* [What is expected]:
Pictures stay out. All the rest of the records must be repeated exactly.

* [Material for the task]:
☆ ☆ ☆

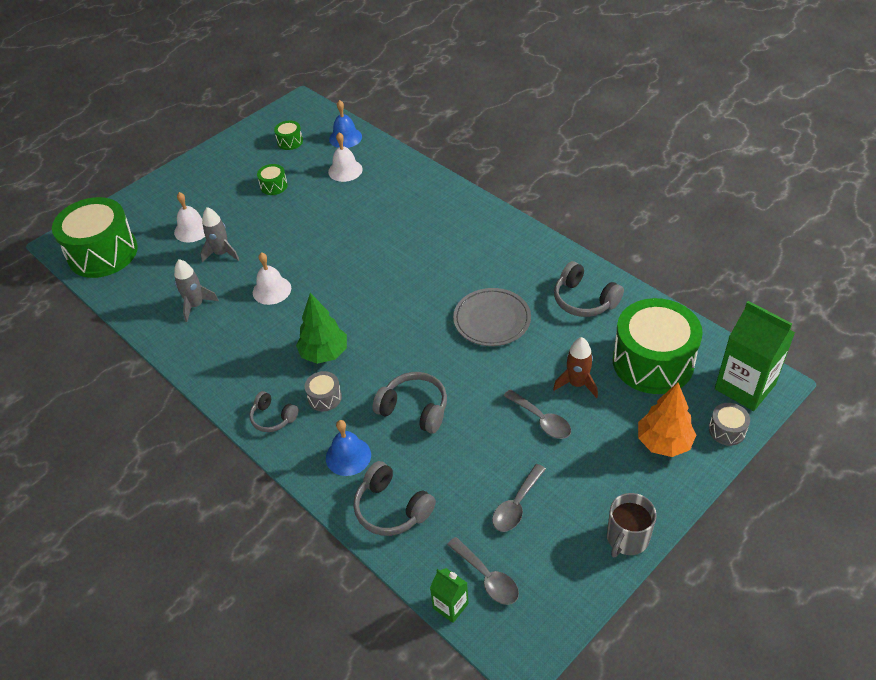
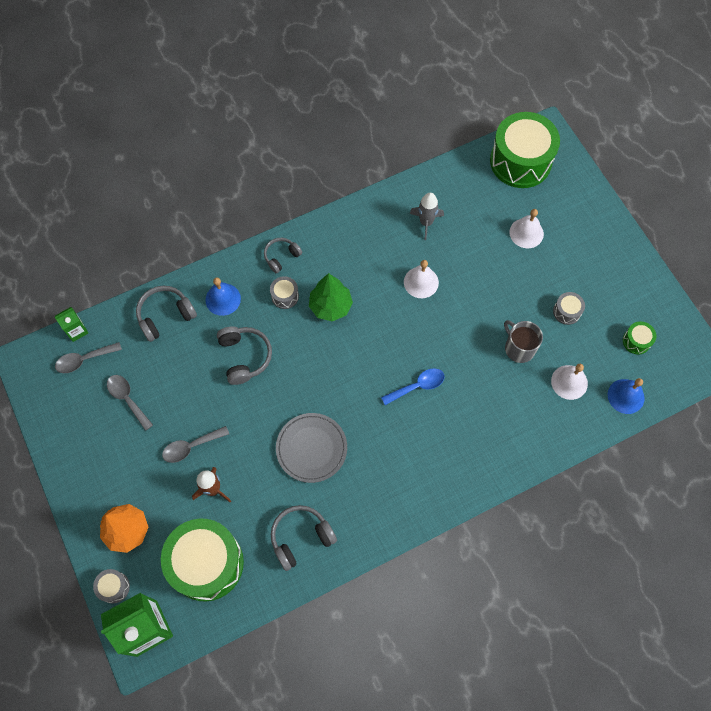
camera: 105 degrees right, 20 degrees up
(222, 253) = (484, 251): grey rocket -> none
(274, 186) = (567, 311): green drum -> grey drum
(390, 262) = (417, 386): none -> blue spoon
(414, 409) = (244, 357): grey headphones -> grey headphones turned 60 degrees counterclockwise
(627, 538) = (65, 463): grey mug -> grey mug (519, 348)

☆ ☆ ☆

* [Task response]:
camera: 105 degrees right, 20 degrees up
(222, 253) = (484, 251): grey rocket -> none
(274, 186) = (567, 311): green drum -> grey drum
(390, 262) = (417, 386): none -> blue spoon
(414, 409) = (244, 357): grey headphones -> grey headphones turned 60 degrees counterclockwise
(627, 538) = (65, 463): grey mug -> grey mug (519, 348)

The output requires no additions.